**Task instructions**
Write down the listing again exactly as it appears below, without its pictures.

**Dataset excerpt**
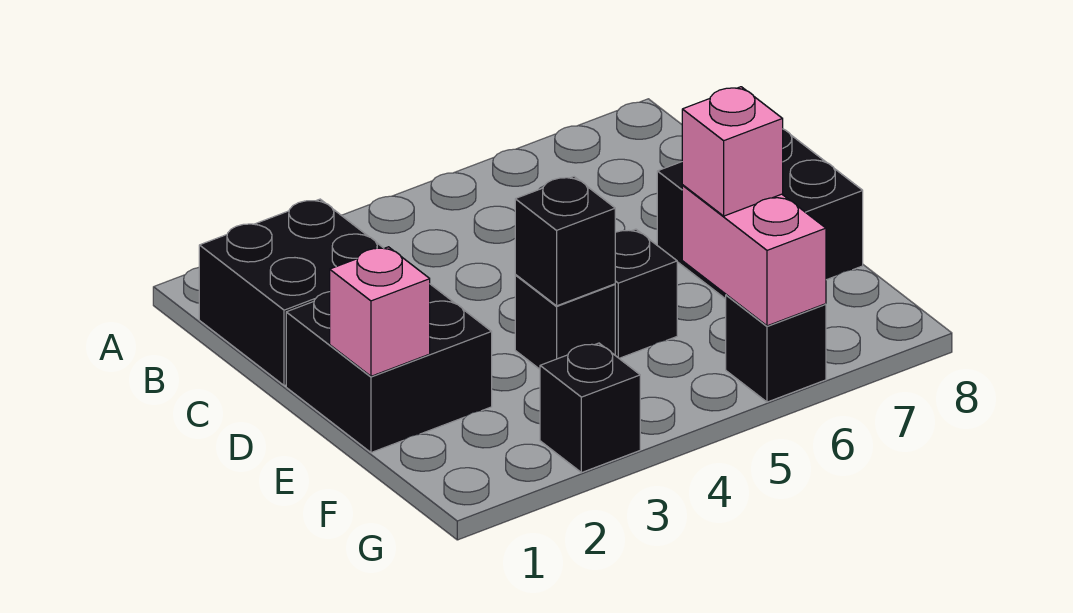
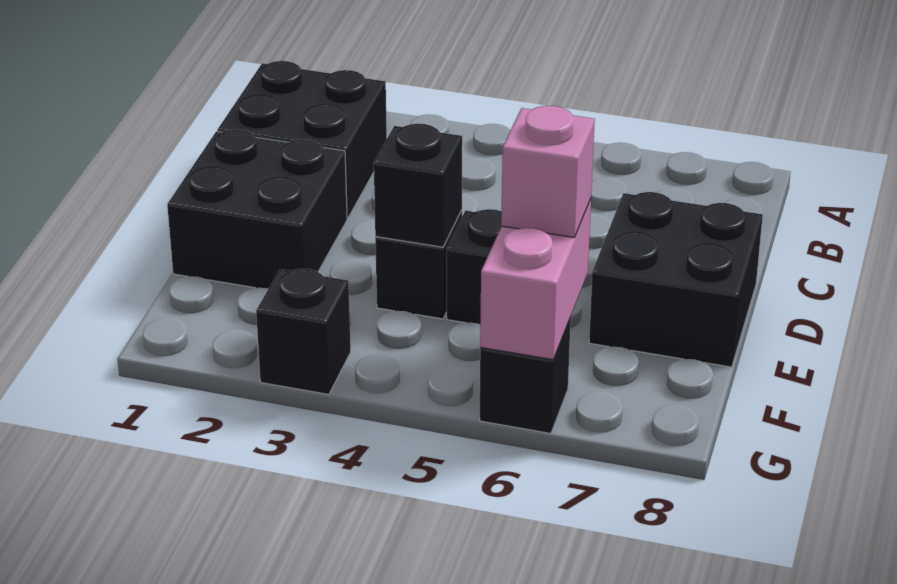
pink brick E1 level 2 -> none

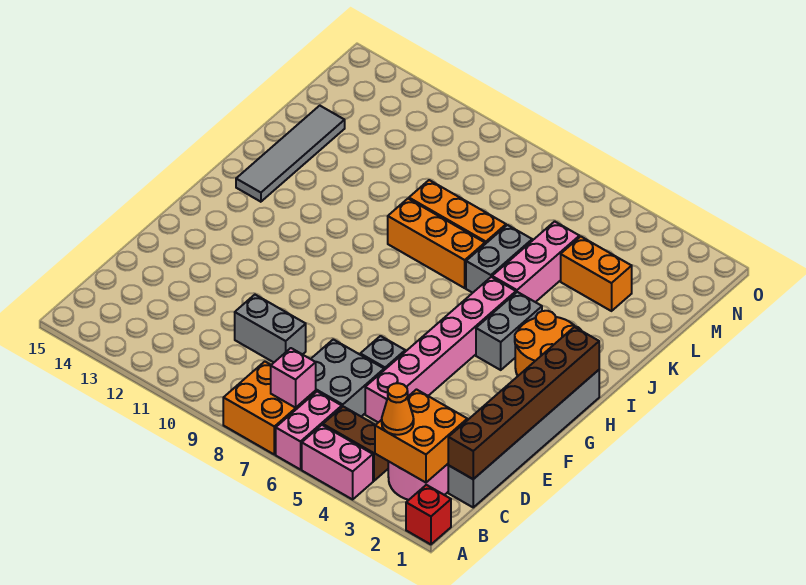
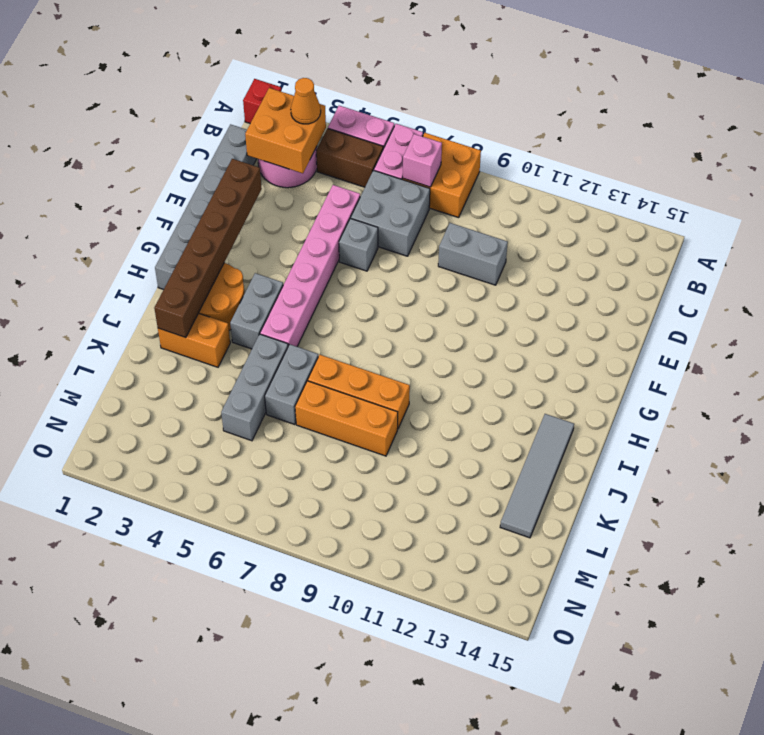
brown brick C1:H1 level 2 -> brown brick E2:J2 level 2
pink brick J5:L5 level 1 -> grey brick J5:L5 level 1
orange brick L3:L4 level 1 -> orange brick J2:J3 level 1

**Written solution**
pink brick E1 level 2 -> none

brown brick C1:H1 level 2 -> brown brick E2:J2 level 2
pink brick J5:L5 level 1 -> grey brick J5:L5 level 1
orange brick L3:L4 level 1 -> orange brick J2:J3 level 1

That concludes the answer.